Exercise — Images aside, the whole listing should be written out word for word.

Data extract —
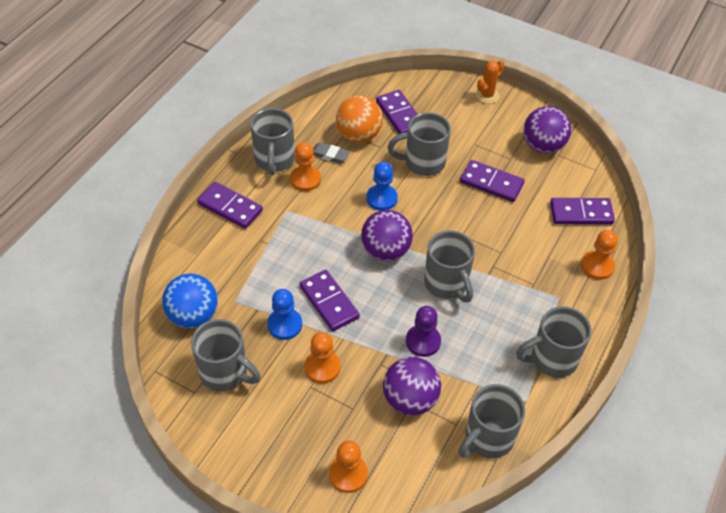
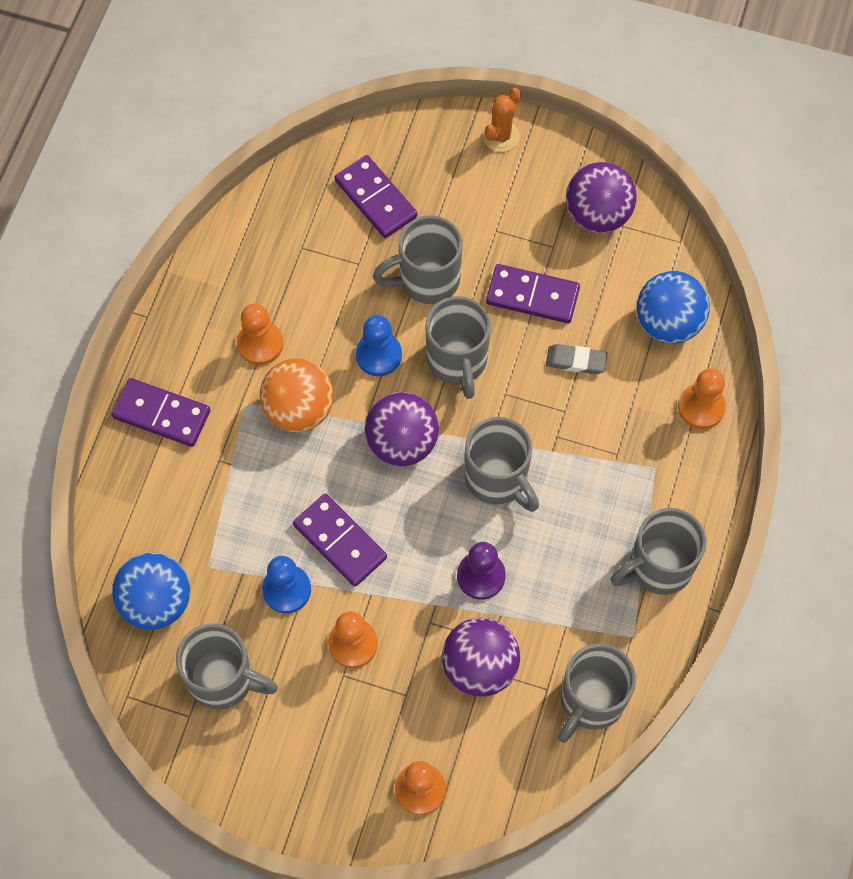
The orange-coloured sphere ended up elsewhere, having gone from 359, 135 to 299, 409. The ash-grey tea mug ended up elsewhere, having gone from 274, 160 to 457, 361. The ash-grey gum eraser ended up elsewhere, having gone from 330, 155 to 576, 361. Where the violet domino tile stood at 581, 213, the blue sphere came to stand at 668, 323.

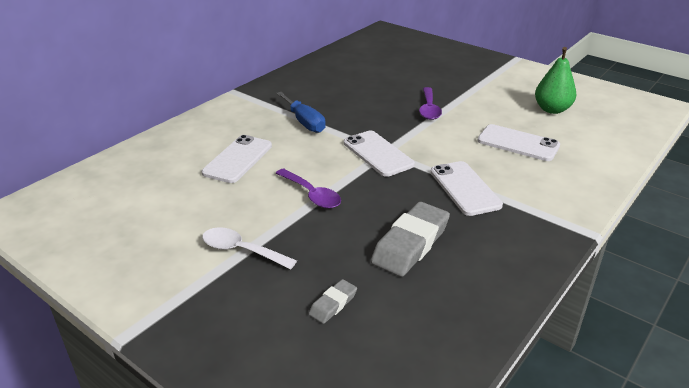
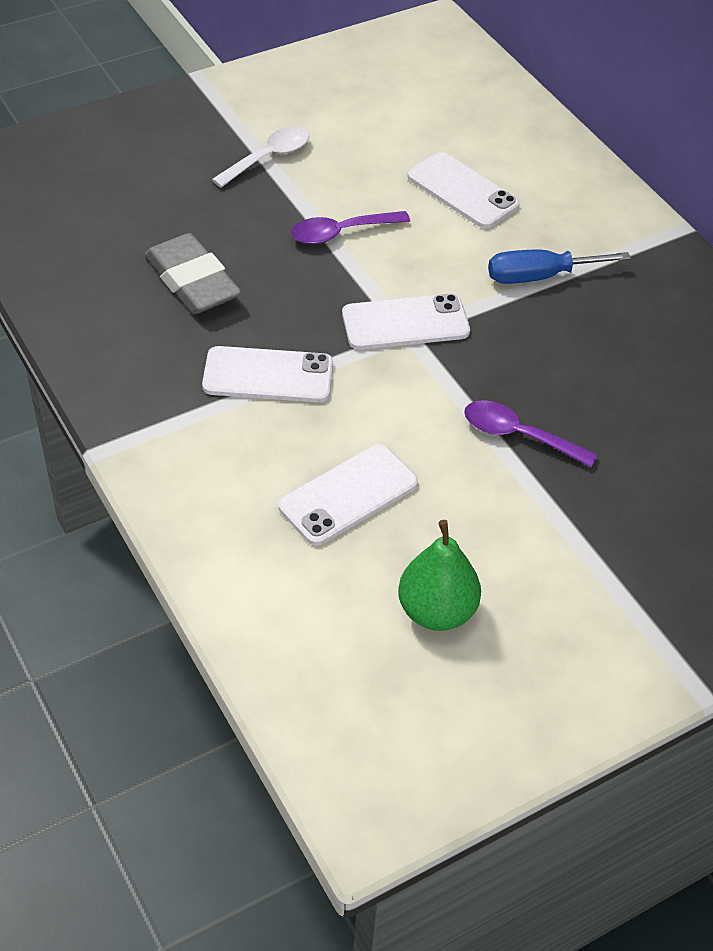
The second view lost the ash-grey gum eraser at 333, 304.

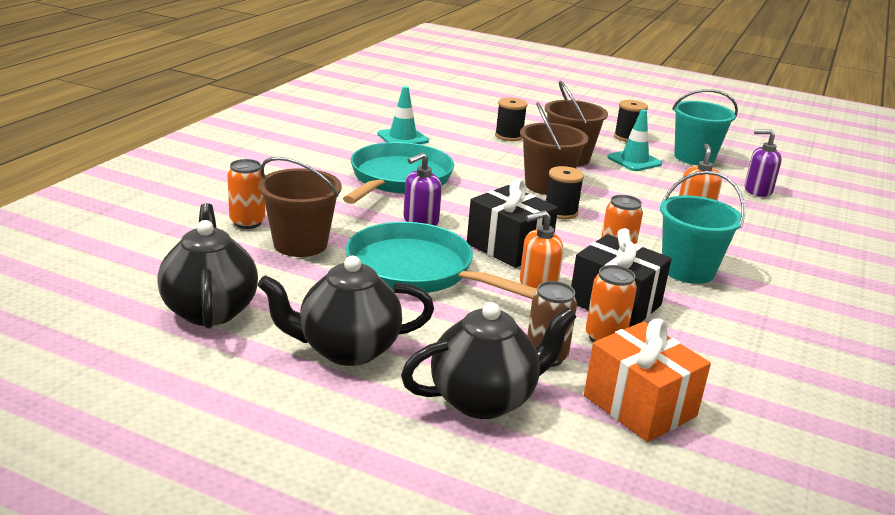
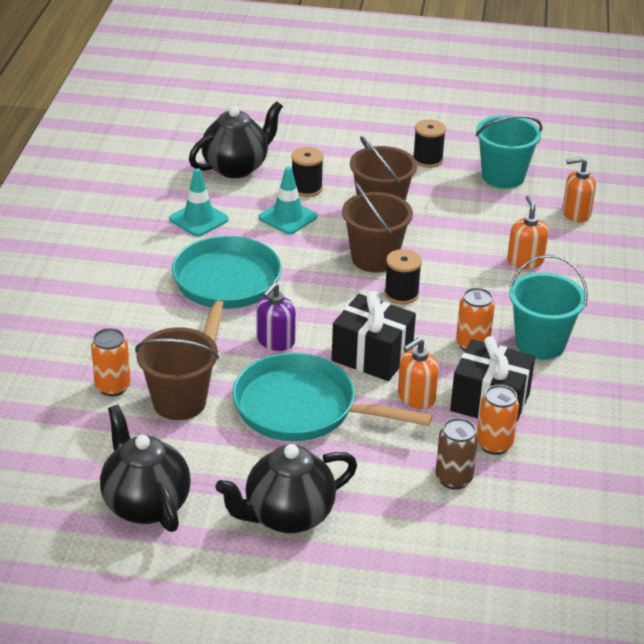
The jet-black china teapot ended up elsewhere, having gone from 484, 399 to 236, 167. The aqua safety cone ended up elsewhere, having gone from 634, 161 to 287, 217. What was the violet soap pump at 757, 190 turned into the orange-coloured soap pump at 575, 213. The second view lost the orange-coloured present at 639, 406.

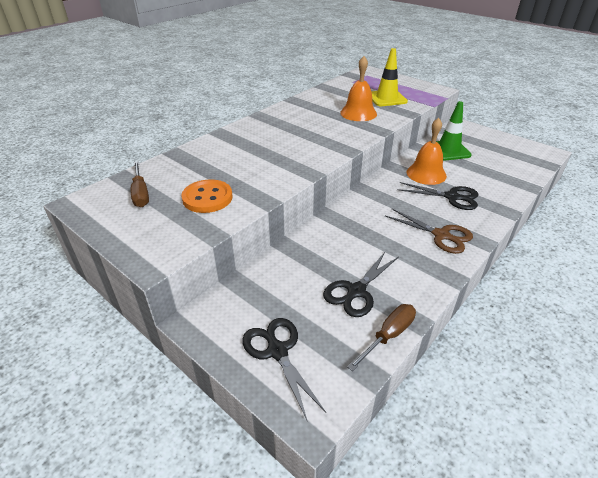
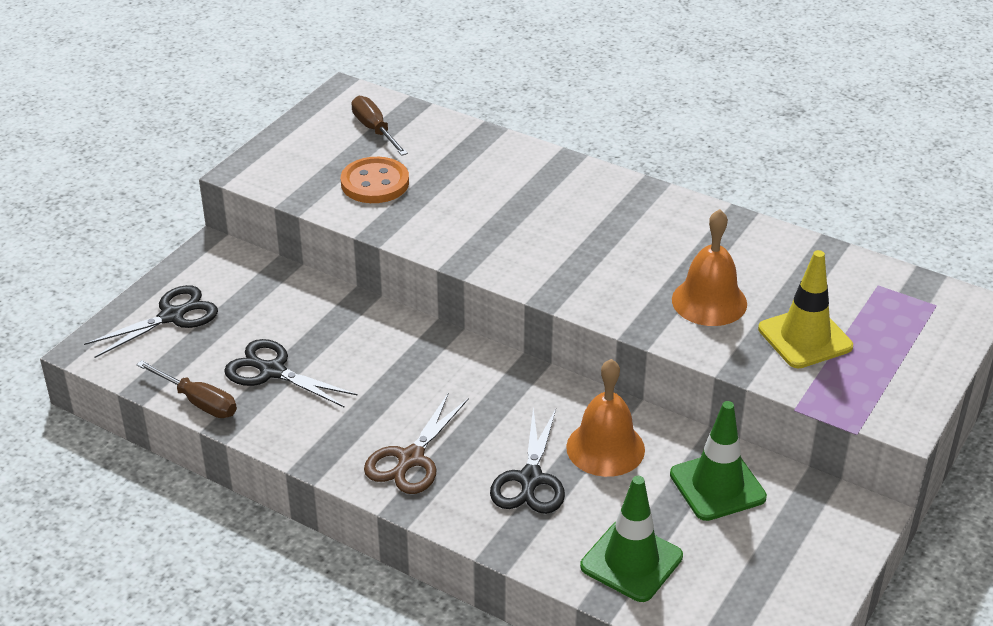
The brown screwdriver at 141, 193 ended up facing another way, 90 degrees clockwise from before. The second view gained the leaf-green safety cone at 631, 561.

Exercise output —
The orange-coloured sphere ended up elsewhere, having gone from 359, 135 to 299, 409. The ash-grey tea mug ended up elsewhere, having gone from 274, 160 to 457, 361. The ash-grey gum eraser ended up elsewhere, having gone from 330, 155 to 576, 361. Where the violet domino tile stood at 581, 213, the blue sphere came to stand at 668, 323.

The second view lost the ash-grey gum eraser at 333, 304.

The jet-black china teapot ended up elsewhere, having gone from 484, 399 to 236, 167. The aqua safety cone ended up elsewhere, having gone from 634, 161 to 287, 217. What was the violet soap pump at 757, 190 turned into the orange-coloured soap pump at 575, 213. The second view lost the orange-coloured present at 639, 406.

The brown screwdriver at 141, 193 ended up facing another way, 90 degrees clockwise from before. The second view gained the leaf-green safety cone at 631, 561.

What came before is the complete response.